Saved entries:
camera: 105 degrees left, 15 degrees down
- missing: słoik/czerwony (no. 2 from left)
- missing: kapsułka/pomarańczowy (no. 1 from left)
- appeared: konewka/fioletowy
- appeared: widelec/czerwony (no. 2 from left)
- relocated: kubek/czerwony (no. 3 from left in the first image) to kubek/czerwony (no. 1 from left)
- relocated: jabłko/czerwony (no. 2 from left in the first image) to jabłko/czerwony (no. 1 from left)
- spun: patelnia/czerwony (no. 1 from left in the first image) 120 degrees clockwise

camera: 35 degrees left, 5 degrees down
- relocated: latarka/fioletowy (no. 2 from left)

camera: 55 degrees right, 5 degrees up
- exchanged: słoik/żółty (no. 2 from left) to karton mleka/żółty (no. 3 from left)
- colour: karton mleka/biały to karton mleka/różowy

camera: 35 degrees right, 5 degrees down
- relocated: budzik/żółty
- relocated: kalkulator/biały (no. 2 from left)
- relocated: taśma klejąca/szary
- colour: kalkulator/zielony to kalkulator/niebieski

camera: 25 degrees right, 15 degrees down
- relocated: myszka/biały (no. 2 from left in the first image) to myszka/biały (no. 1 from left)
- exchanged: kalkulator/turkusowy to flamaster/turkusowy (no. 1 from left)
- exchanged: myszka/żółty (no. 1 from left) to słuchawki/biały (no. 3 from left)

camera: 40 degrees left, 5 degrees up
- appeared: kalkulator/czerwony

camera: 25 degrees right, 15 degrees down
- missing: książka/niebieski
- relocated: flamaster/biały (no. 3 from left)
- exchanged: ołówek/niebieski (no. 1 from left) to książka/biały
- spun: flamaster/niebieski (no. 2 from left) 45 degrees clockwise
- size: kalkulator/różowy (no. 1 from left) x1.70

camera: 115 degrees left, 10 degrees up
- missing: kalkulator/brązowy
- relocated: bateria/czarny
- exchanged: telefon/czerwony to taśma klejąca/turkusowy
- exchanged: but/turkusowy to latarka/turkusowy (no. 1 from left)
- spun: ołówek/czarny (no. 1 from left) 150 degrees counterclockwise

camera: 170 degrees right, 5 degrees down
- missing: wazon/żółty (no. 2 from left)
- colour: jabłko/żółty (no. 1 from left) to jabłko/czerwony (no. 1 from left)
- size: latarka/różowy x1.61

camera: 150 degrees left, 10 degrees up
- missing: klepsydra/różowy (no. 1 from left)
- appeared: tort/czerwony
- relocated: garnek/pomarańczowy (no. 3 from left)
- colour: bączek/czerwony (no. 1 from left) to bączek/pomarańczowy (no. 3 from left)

**DIRECTIONS FOR THIS TASK**: Quote every line from the beginning of the entries up to and including the line that contains "- relocated: jabłko/czerwony".

**RESULT**:
camera: 105 degrees left, 15 degrees down
- missing: słoik/czerwony (no. 2 from left)
- missing: kapsułka/pomarańczowy (no. 1 from left)
- appeared: konewka/fioletowy
- appeared: widelec/czerwony (no. 2 from left)
- relocated: kubek/czerwony (no. 3 from left in the first image) to kubek/czerwony (no. 1 from left)
- relocated: jabłko/czerwony (no. 2 from left in the first image) to jabłko/czerwony (no. 1 from left)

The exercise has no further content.